*Assigned task*. Print the listing exactly as it stands. Skip every picture.

*Source information*.
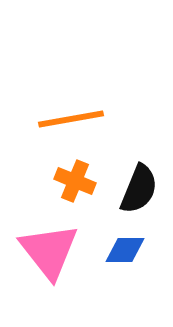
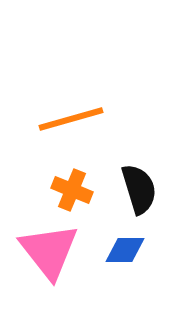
orange line: rotated 6 degrees counterclockwise
orange cross: moved 3 px left, 9 px down
black semicircle: rotated 39 degrees counterclockwise
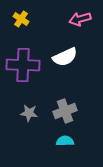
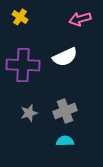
yellow cross: moved 1 px left, 2 px up
gray star: rotated 24 degrees counterclockwise
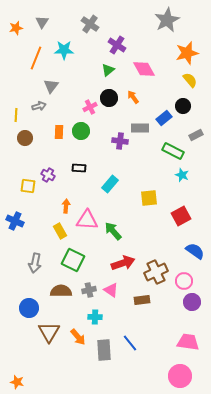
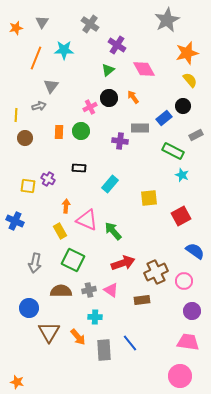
purple cross at (48, 175): moved 4 px down
pink triangle at (87, 220): rotated 20 degrees clockwise
purple circle at (192, 302): moved 9 px down
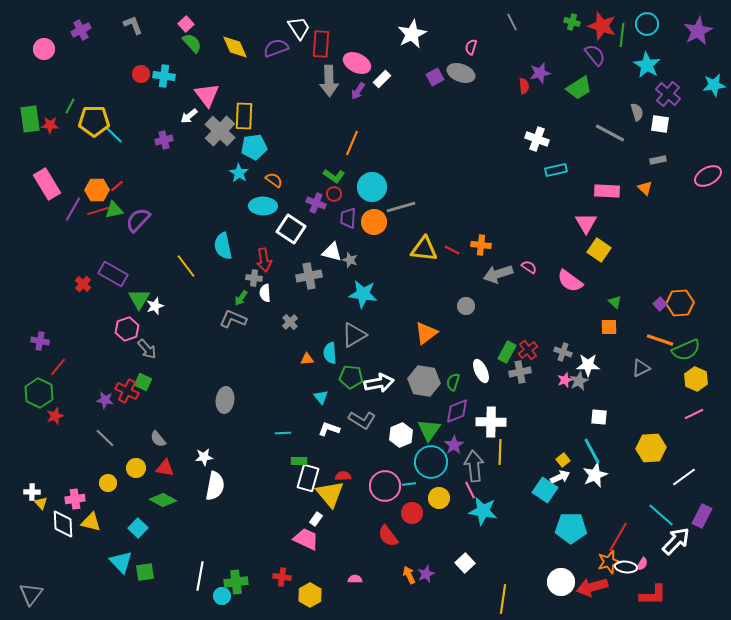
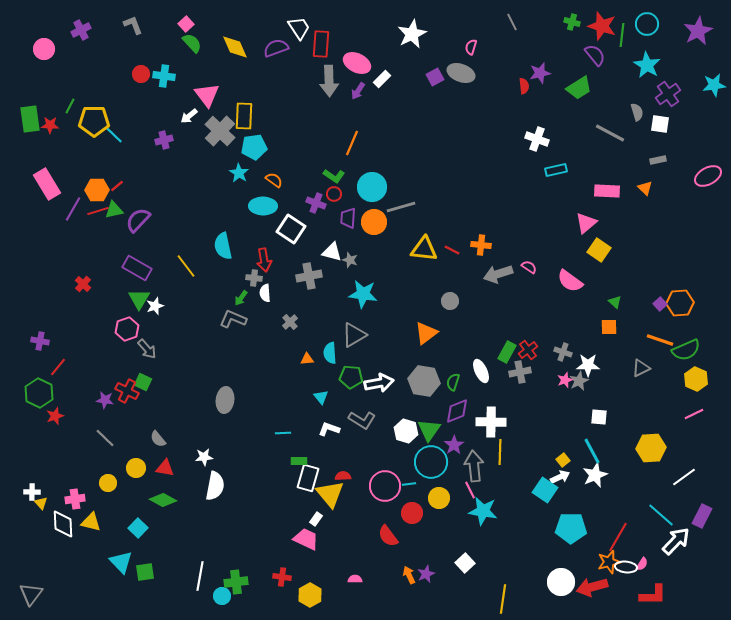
purple cross at (668, 94): rotated 15 degrees clockwise
pink triangle at (586, 223): rotated 20 degrees clockwise
purple rectangle at (113, 274): moved 24 px right, 6 px up
gray circle at (466, 306): moved 16 px left, 5 px up
white hexagon at (401, 435): moved 5 px right, 4 px up; rotated 20 degrees counterclockwise
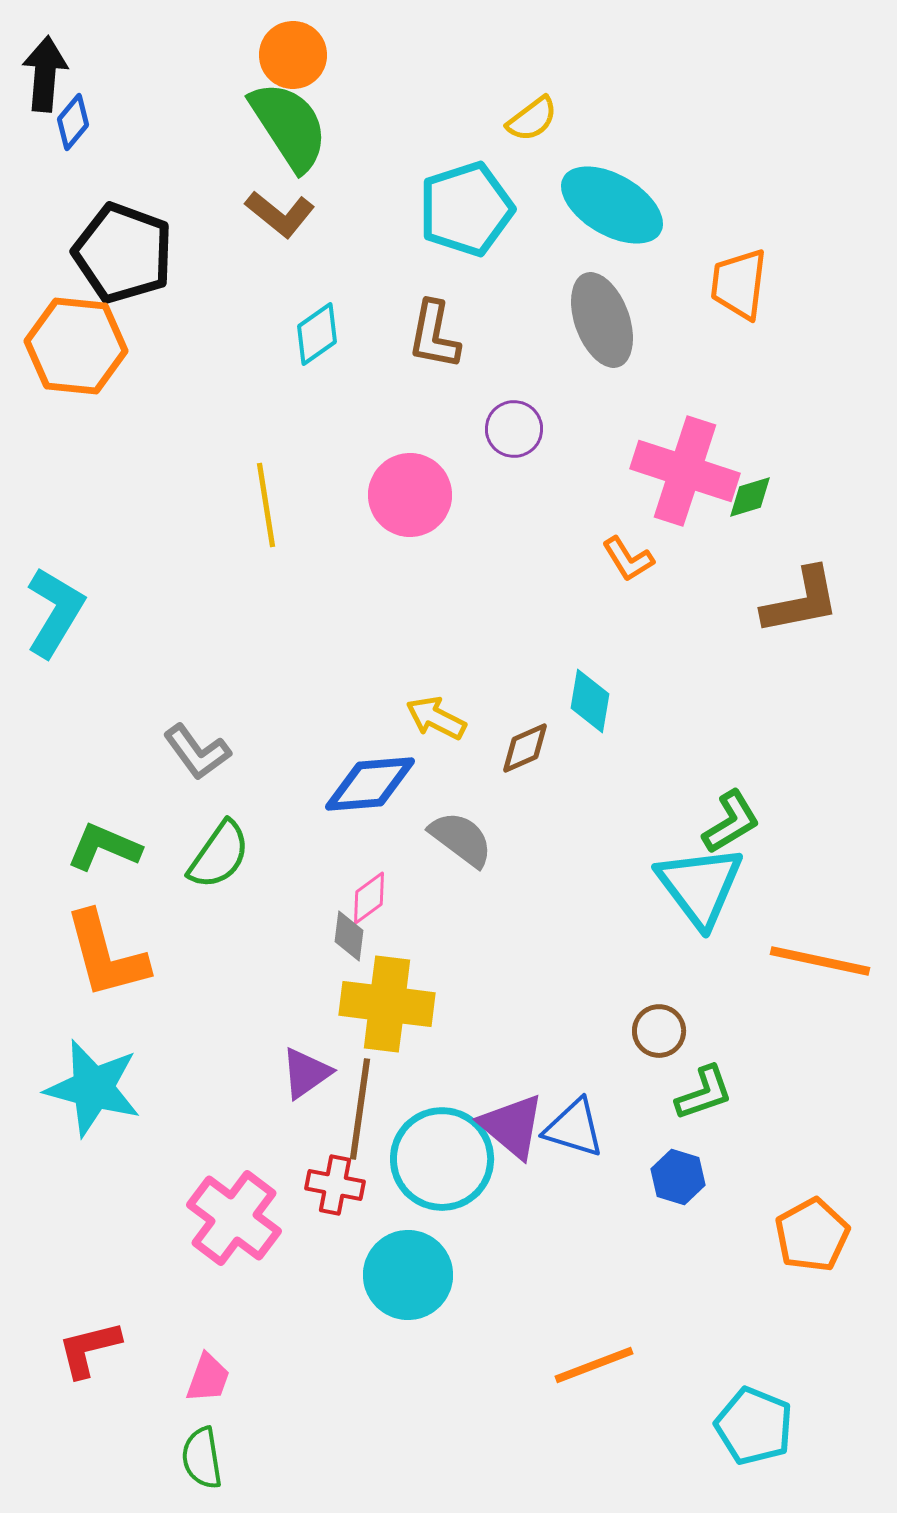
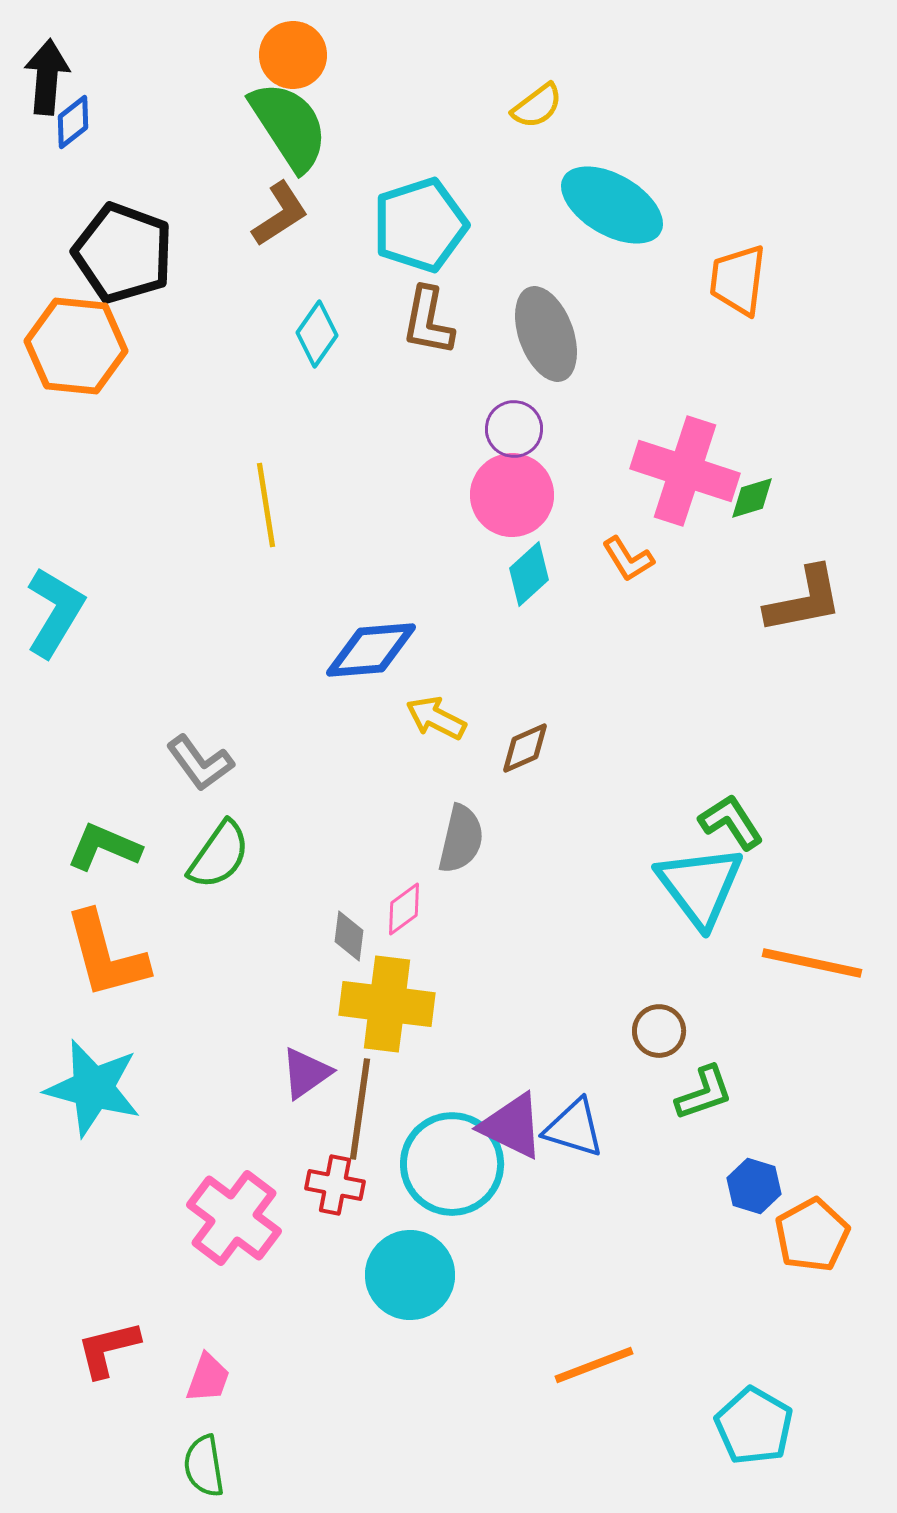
black arrow at (45, 74): moved 2 px right, 3 px down
yellow semicircle at (532, 119): moved 5 px right, 13 px up
blue diamond at (73, 122): rotated 12 degrees clockwise
cyan pentagon at (466, 209): moved 46 px left, 16 px down
brown L-shape at (280, 214): rotated 72 degrees counterclockwise
orange trapezoid at (739, 284): moved 1 px left, 4 px up
gray ellipse at (602, 320): moved 56 px left, 14 px down
cyan diamond at (317, 334): rotated 20 degrees counterclockwise
brown L-shape at (434, 335): moved 6 px left, 14 px up
pink circle at (410, 495): moved 102 px right
green diamond at (750, 497): moved 2 px right, 1 px down
brown L-shape at (801, 601): moved 3 px right, 1 px up
cyan diamond at (590, 701): moved 61 px left, 127 px up; rotated 38 degrees clockwise
gray L-shape at (197, 752): moved 3 px right, 11 px down
blue diamond at (370, 784): moved 1 px right, 134 px up
green L-shape at (731, 822): rotated 92 degrees counterclockwise
gray semicircle at (461, 839): rotated 66 degrees clockwise
pink diamond at (369, 898): moved 35 px right, 11 px down
orange line at (820, 961): moved 8 px left, 2 px down
purple triangle at (512, 1126): rotated 14 degrees counterclockwise
cyan circle at (442, 1159): moved 10 px right, 5 px down
blue hexagon at (678, 1177): moved 76 px right, 9 px down
cyan circle at (408, 1275): moved 2 px right
red L-shape at (89, 1349): moved 19 px right
cyan pentagon at (754, 1426): rotated 8 degrees clockwise
green semicircle at (202, 1458): moved 2 px right, 8 px down
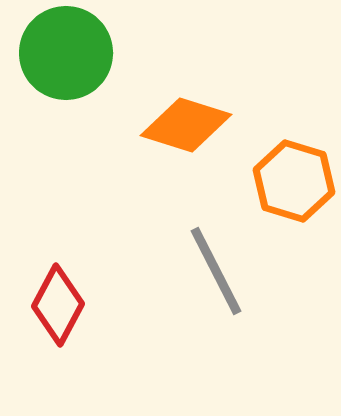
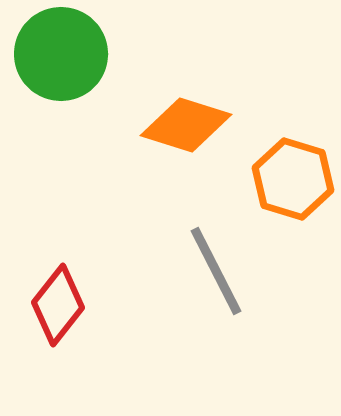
green circle: moved 5 px left, 1 px down
orange hexagon: moved 1 px left, 2 px up
red diamond: rotated 10 degrees clockwise
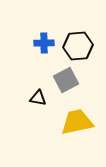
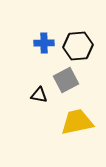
black triangle: moved 1 px right, 3 px up
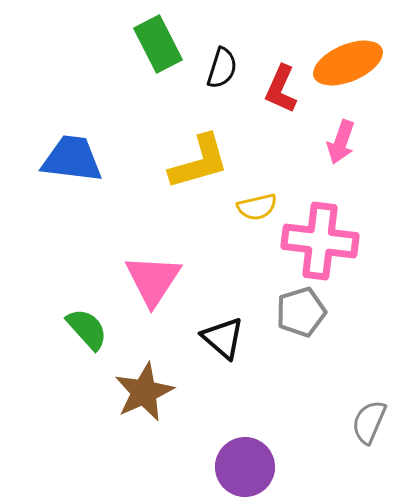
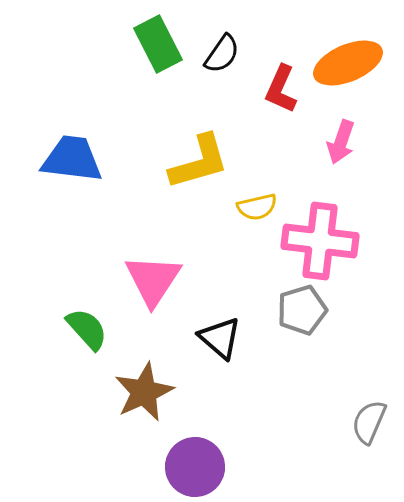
black semicircle: moved 14 px up; rotated 18 degrees clockwise
gray pentagon: moved 1 px right, 2 px up
black triangle: moved 3 px left
purple circle: moved 50 px left
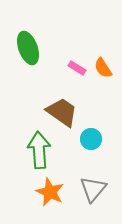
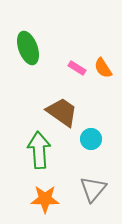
orange star: moved 5 px left, 7 px down; rotated 24 degrees counterclockwise
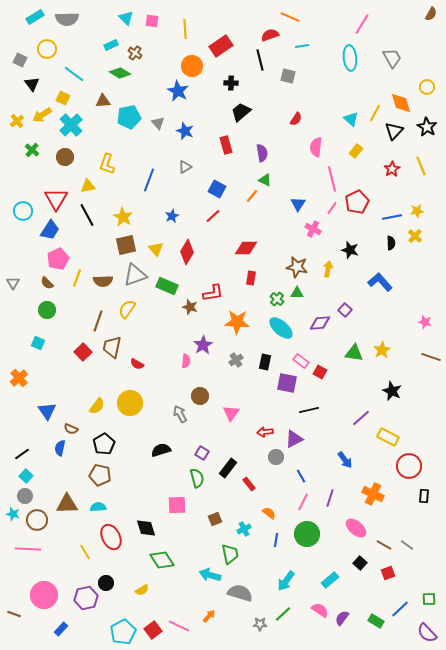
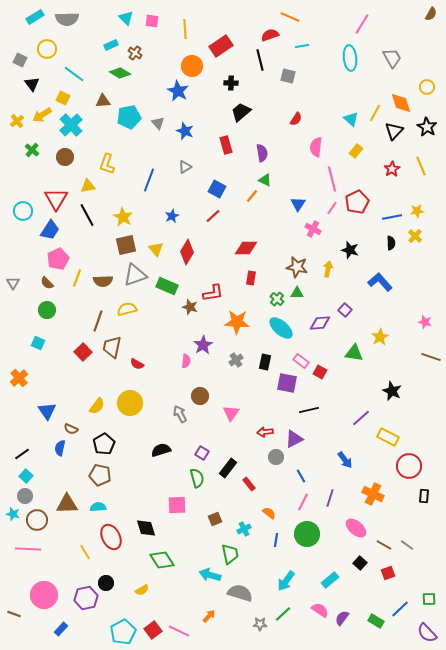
yellow semicircle at (127, 309): rotated 42 degrees clockwise
yellow star at (382, 350): moved 2 px left, 13 px up
pink line at (179, 626): moved 5 px down
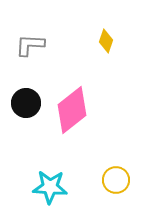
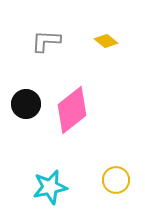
yellow diamond: rotated 70 degrees counterclockwise
gray L-shape: moved 16 px right, 4 px up
black circle: moved 1 px down
cyan star: rotated 16 degrees counterclockwise
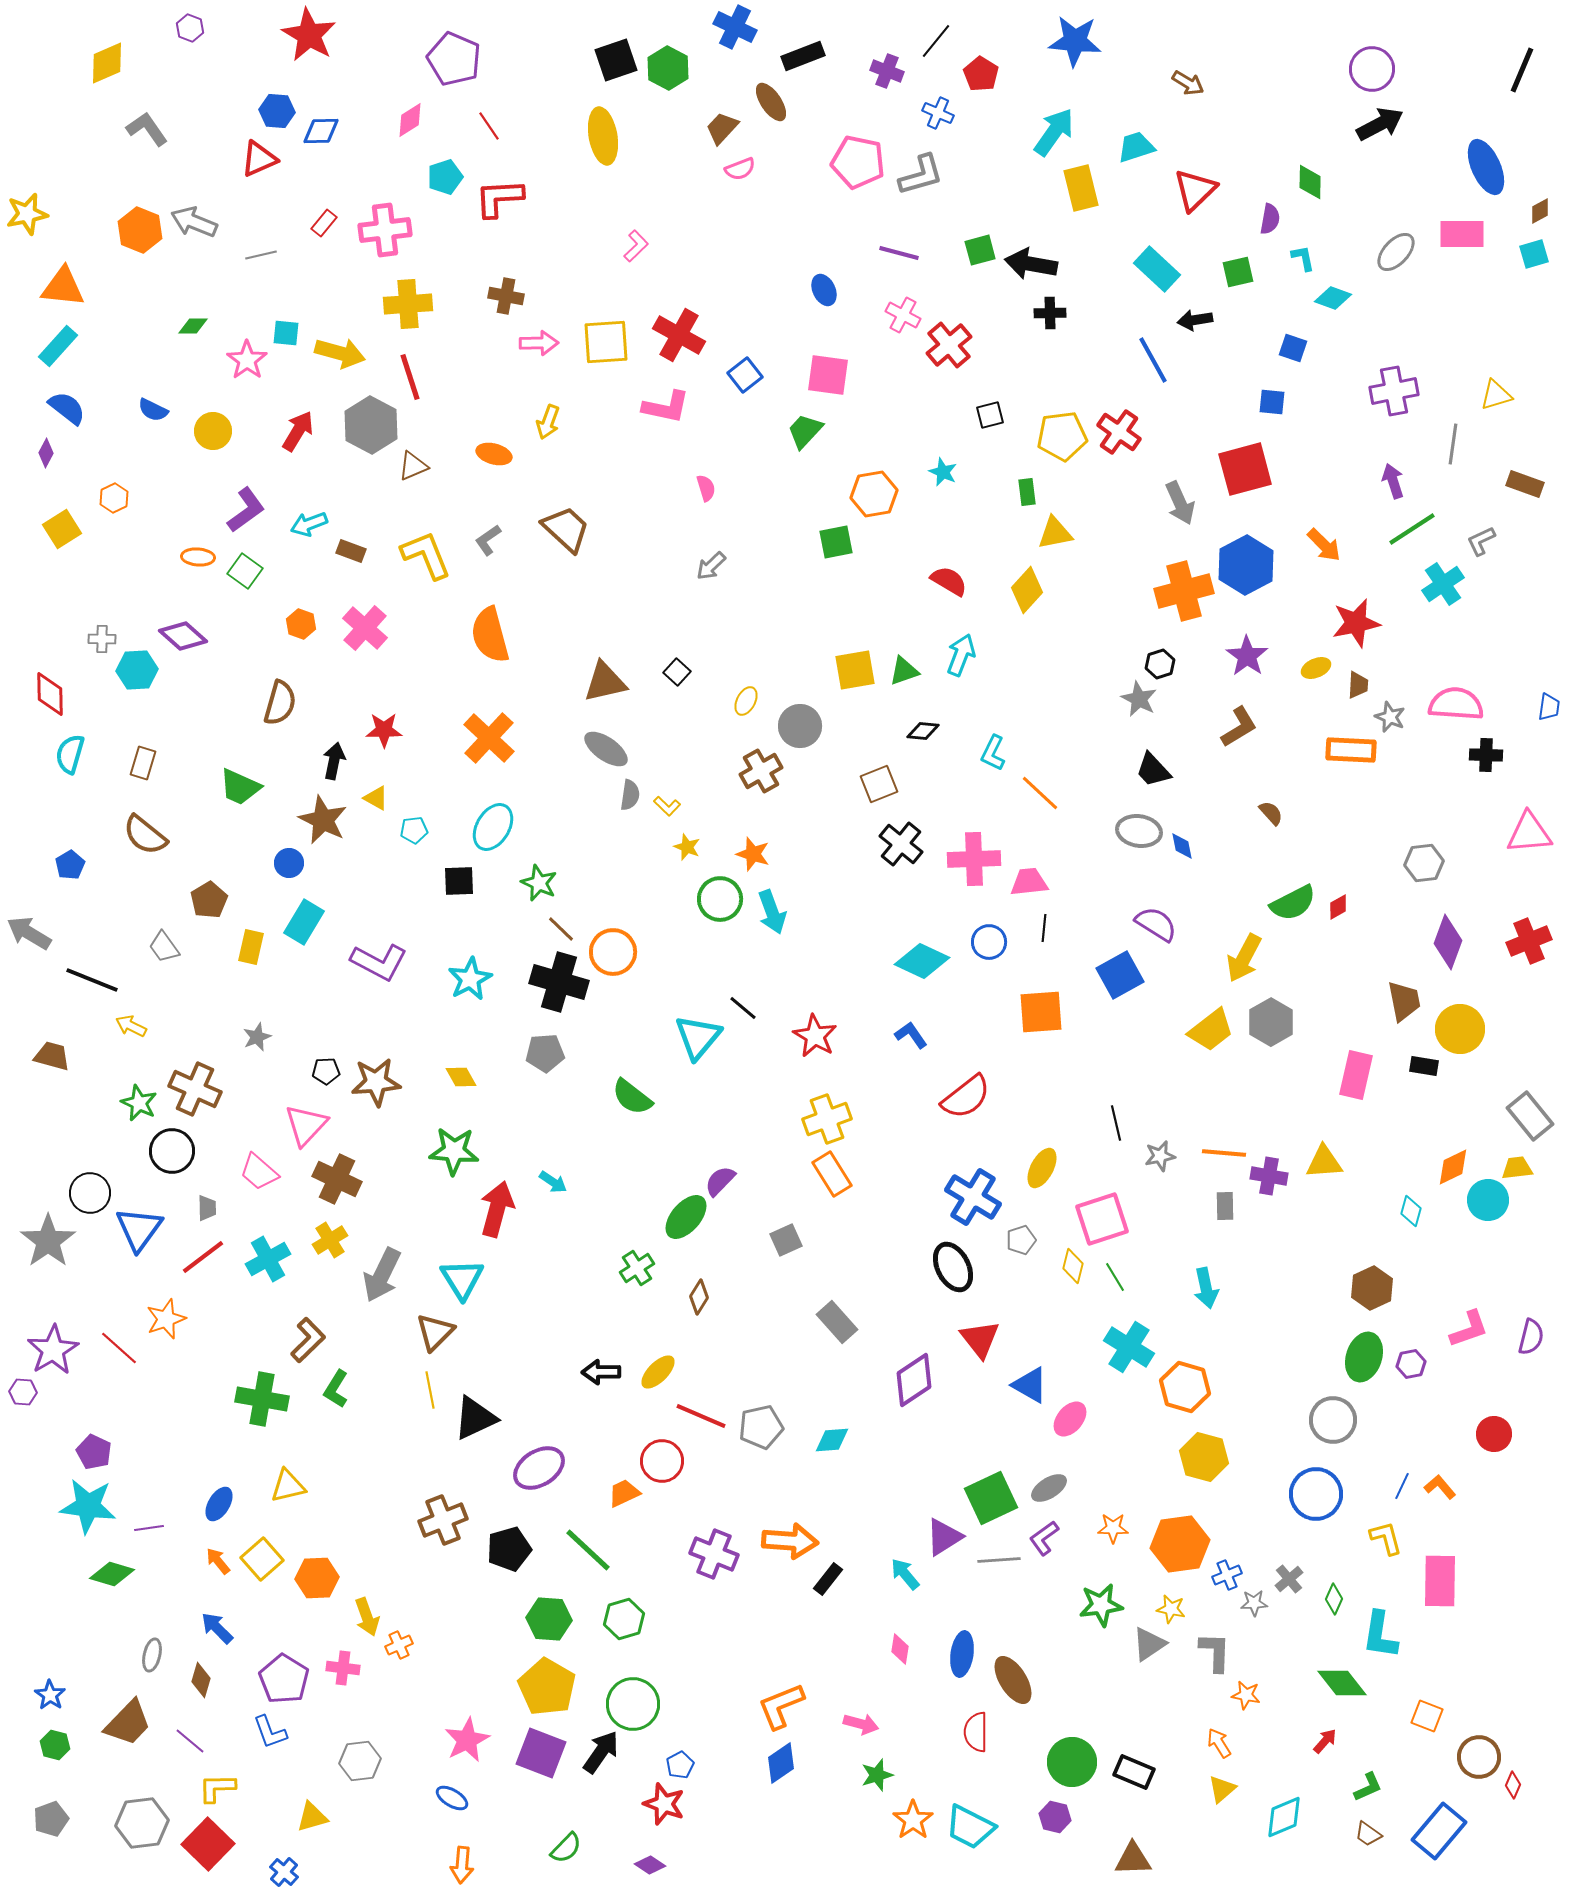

*Exercise answer*.
orange line: rotated 6 degrees counterclockwise
orange cross: moved 3 px left, 9 px down
black semicircle: rotated 39 degrees counterclockwise
yellow cross: moved 1 px left, 2 px up
gray star: rotated 24 degrees counterclockwise
purple cross at (48, 175): moved 4 px down
pink triangle at (87, 220): rotated 20 degrees clockwise
purple circle at (192, 302): moved 9 px down
purple cross at (668, 94): rotated 15 degrees clockwise
pink triangle at (586, 223): rotated 20 degrees clockwise
purple rectangle at (113, 274): moved 24 px right, 6 px up
gray circle at (466, 306): moved 16 px left, 5 px up
white hexagon at (401, 435): moved 5 px right, 4 px up; rotated 20 degrees counterclockwise
black arrow at (45, 74): moved 2 px right, 3 px down
yellow semicircle at (532, 119): moved 5 px right, 13 px up
blue diamond at (73, 122): rotated 12 degrees clockwise
cyan pentagon at (466, 209): moved 46 px left, 16 px down
brown L-shape at (280, 214): rotated 72 degrees counterclockwise
orange trapezoid at (739, 284): moved 1 px left, 4 px up
gray ellipse at (602, 320): moved 56 px left, 14 px down
cyan diamond at (317, 334): rotated 20 degrees counterclockwise
brown L-shape at (434, 335): moved 6 px left, 14 px up
pink circle at (410, 495): moved 102 px right
green diamond at (750, 497): moved 2 px right, 1 px down
brown L-shape at (801, 601): moved 3 px right, 1 px up
cyan diamond at (590, 701): moved 61 px left, 127 px up; rotated 38 degrees clockwise
gray L-shape at (197, 752): moved 3 px right, 11 px down
blue diamond at (370, 784): moved 1 px right, 134 px up
green L-shape at (731, 822): rotated 92 degrees counterclockwise
gray semicircle at (461, 839): rotated 66 degrees clockwise
pink diamond at (369, 898): moved 35 px right, 11 px down
orange line at (820, 961): moved 8 px left, 2 px down
purple triangle at (512, 1126): rotated 14 degrees counterclockwise
cyan circle at (442, 1159): moved 10 px right, 5 px down
blue hexagon at (678, 1177): moved 76 px right, 9 px down
cyan circle at (408, 1275): moved 2 px right
red L-shape at (89, 1349): moved 19 px right
cyan pentagon at (754, 1426): rotated 8 degrees clockwise
green semicircle at (202, 1458): moved 2 px right, 8 px down
green circle: moved 5 px left, 1 px down
orange hexagon: moved 1 px left, 2 px up
red diamond: rotated 10 degrees clockwise
black triangle: moved 1 px right, 3 px up
black semicircle: moved 14 px up; rotated 18 degrees clockwise
gray pentagon: moved 1 px right, 2 px up
black triangle: moved 3 px left
purple circle: moved 50 px left
orange star: moved 5 px left, 7 px down; rotated 24 degrees counterclockwise
yellow semicircle at (127, 309): rotated 42 degrees clockwise
yellow star at (382, 350): moved 2 px left, 13 px up
pink line at (179, 626): moved 5 px down
yellow diamond: rotated 70 degrees counterclockwise
gray L-shape: moved 16 px right, 4 px up
black circle: moved 1 px down
cyan star: rotated 16 degrees counterclockwise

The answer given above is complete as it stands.